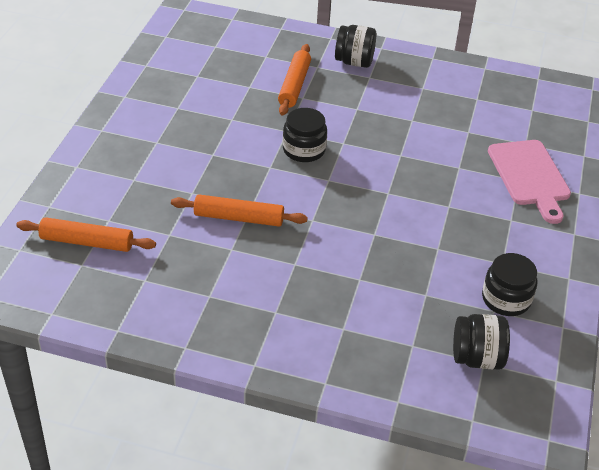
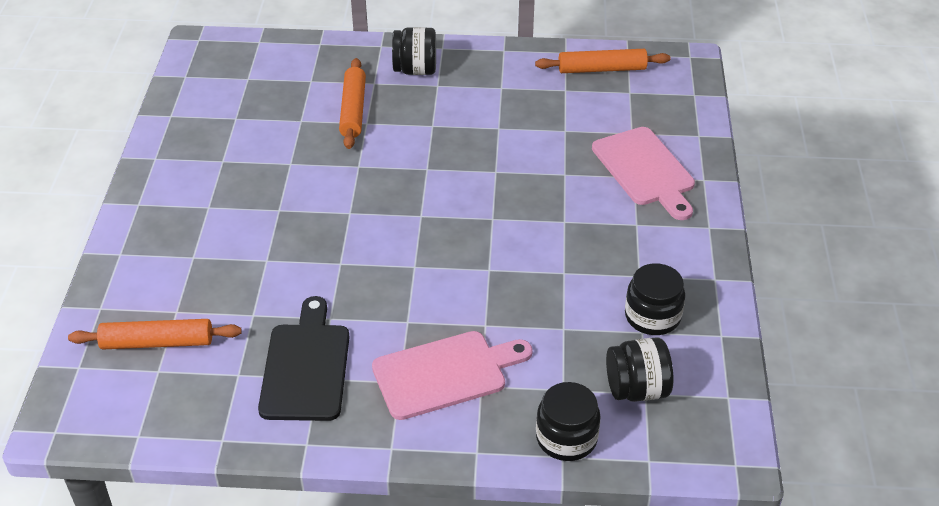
camera: 10 degrees left, 0 degrees up
(202, 284) = (306, 367): none -> black cutting board
(239, 218) = (329, 280): orange rolling pin -> orange rolling pin (602, 69)
(304, 150) = (383, 185): black jar -> black jar (566, 438)
(315, 313) = (445, 374): none -> pink cutting board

□ □ □ □ □

# What to work on:
Extract the full listing above verbatim; pictures are to be left out of the copy.

# Task result:
camera: 10 degrees left, 0 degrees up
(202, 284) = (306, 367): none -> black cutting board
(239, 218) = (329, 280): orange rolling pin -> orange rolling pin (602, 69)
(304, 150) = (383, 185): black jar -> black jar (566, 438)
(315, 313) = (445, 374): none -> pink cutting board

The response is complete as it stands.